> **HOW TO COMPLETE THIS TASK**
In the entries below, find the line containing "camera: 35 degrees left, 15 degrees up" and the line containing "(595, 252) = (705, 114): green". Copy those two lines and everything between them exactly, and only that.

> **RECORDS**
* * * * * * * * *
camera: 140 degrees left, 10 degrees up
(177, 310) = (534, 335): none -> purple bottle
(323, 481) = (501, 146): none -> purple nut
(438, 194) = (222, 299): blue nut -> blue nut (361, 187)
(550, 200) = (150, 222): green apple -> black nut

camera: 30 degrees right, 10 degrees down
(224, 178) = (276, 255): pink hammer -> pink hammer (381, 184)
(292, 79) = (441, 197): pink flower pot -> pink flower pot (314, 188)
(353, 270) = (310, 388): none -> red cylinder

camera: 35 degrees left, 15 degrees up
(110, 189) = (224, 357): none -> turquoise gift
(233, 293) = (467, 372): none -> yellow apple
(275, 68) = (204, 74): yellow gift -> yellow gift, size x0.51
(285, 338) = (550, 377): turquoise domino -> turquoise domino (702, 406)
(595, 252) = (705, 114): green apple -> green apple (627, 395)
* * * * * * * * *
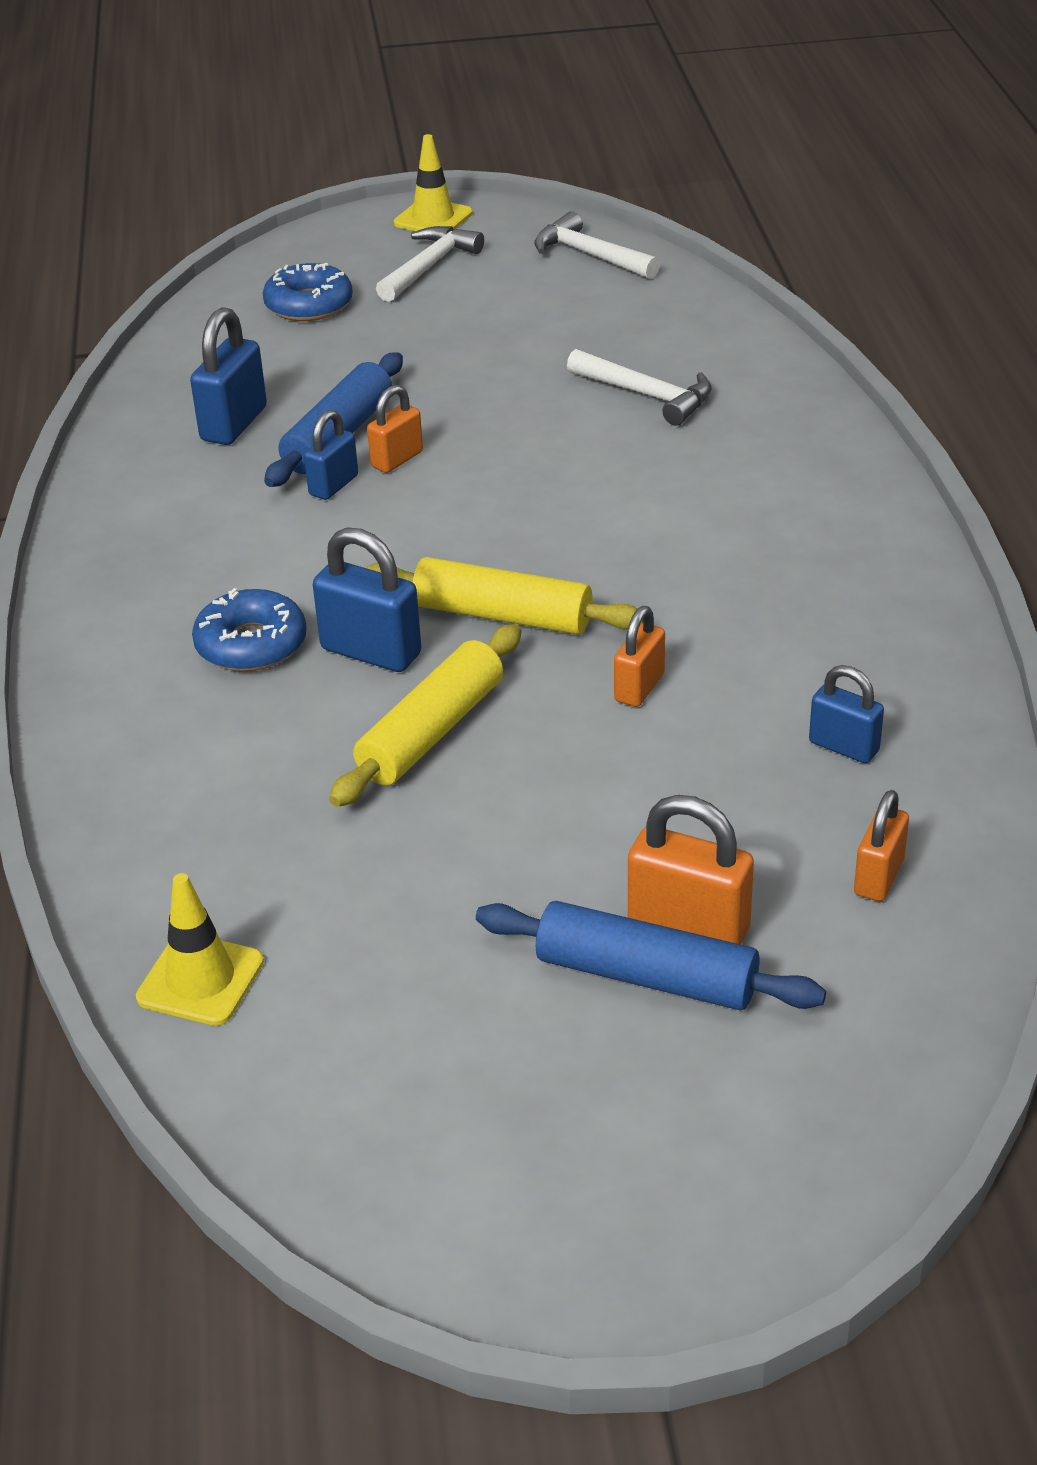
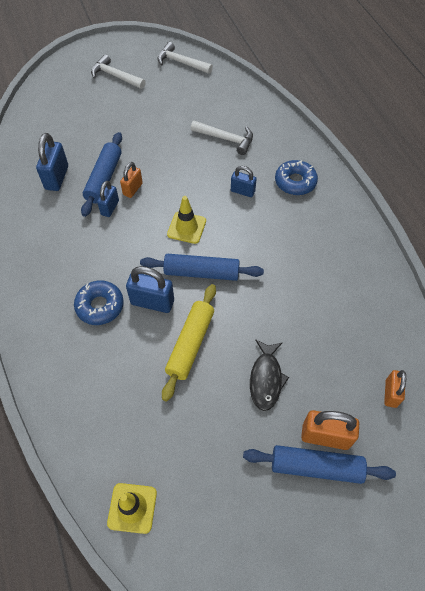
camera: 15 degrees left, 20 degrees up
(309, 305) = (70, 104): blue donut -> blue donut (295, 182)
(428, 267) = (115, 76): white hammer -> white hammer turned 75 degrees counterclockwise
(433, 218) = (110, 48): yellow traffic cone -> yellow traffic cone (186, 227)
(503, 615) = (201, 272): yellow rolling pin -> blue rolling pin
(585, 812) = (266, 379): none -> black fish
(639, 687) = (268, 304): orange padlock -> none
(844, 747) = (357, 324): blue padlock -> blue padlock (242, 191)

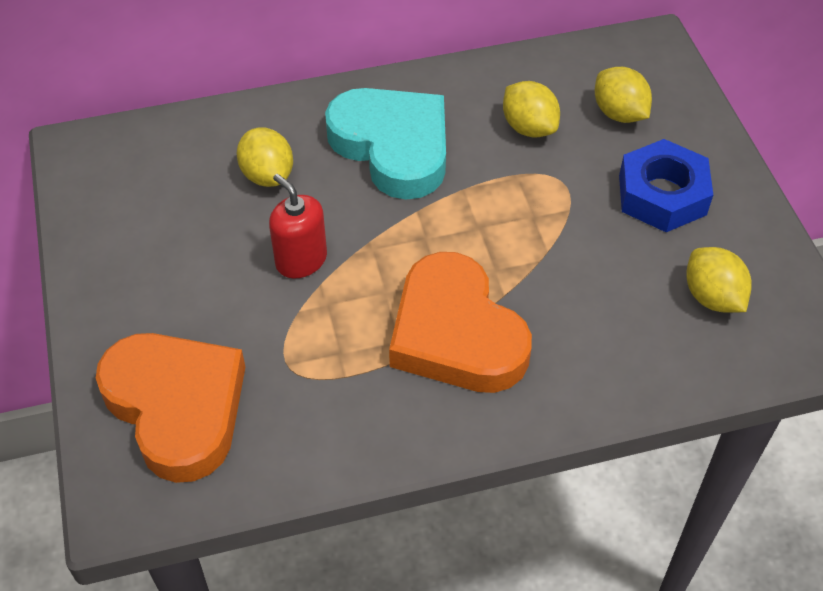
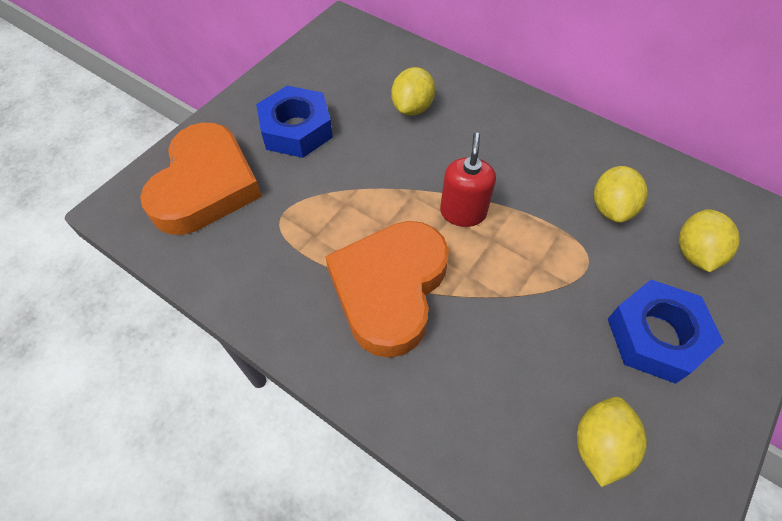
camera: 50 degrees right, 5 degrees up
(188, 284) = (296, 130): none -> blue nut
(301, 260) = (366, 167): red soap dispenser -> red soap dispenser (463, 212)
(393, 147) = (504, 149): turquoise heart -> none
* * * * * * * * *
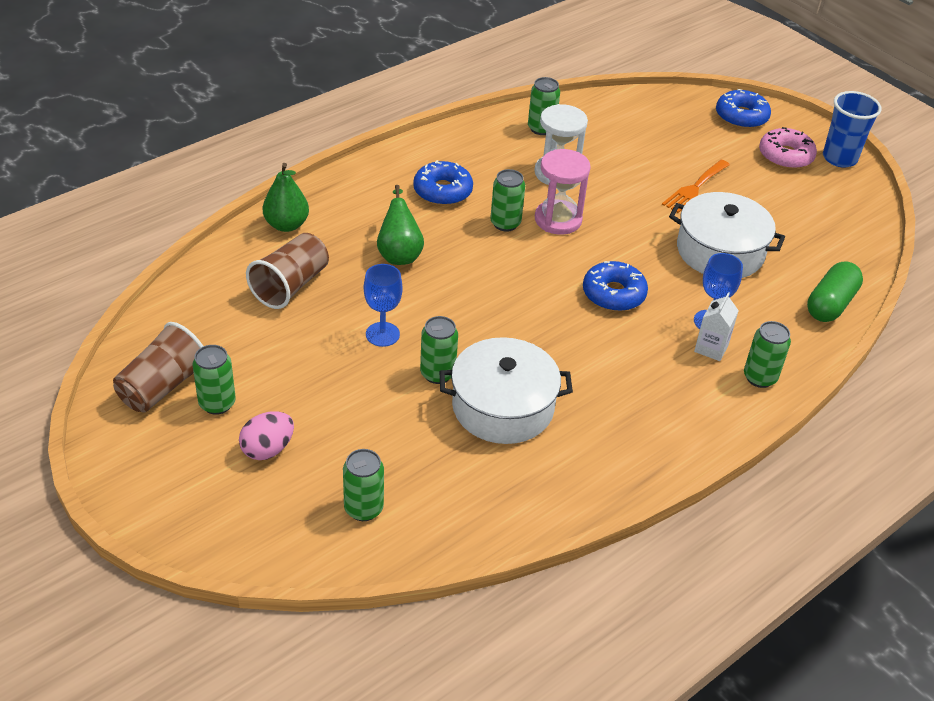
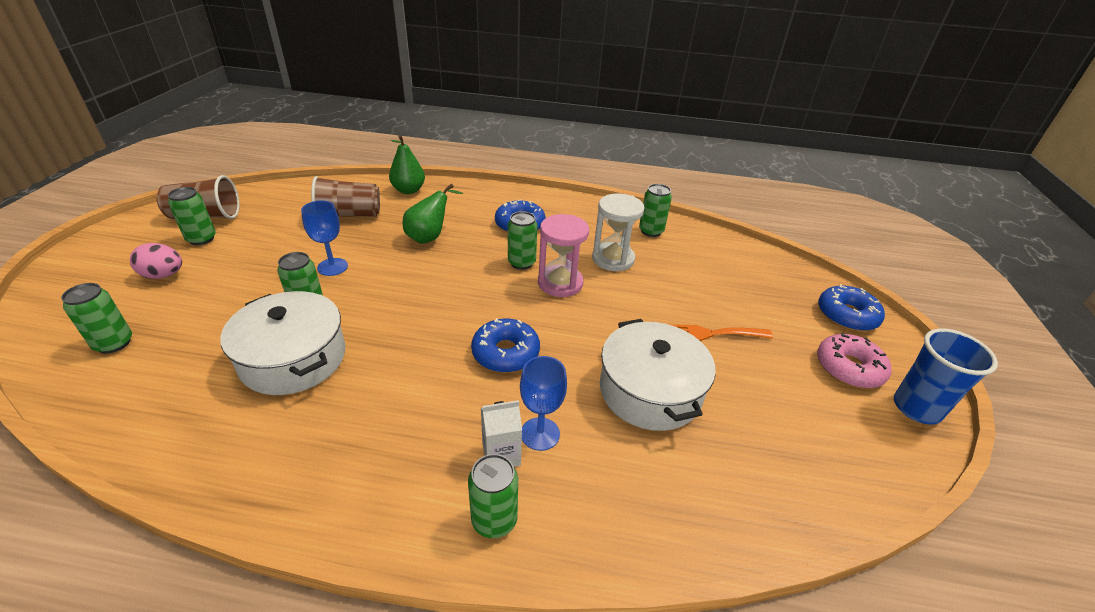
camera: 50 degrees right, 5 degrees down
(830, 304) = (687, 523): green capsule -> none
* * * * * * * * *
> **YOUR RESPONSE**
camera: 35 degrees left, 15 degrees up
(110, 189) = (224, 357): none -> turquoise gift
(233, 293) = (467, 372): none -> yellow apple
(275, 68) = (204, 74): yellow gift -> yellow gift, size x0.51
(285, 338) = (550, 377): turquoise domino -> turquoise domino (702, 406)
(595, 252) = (705, 114): green apple -> green apple (627, 395)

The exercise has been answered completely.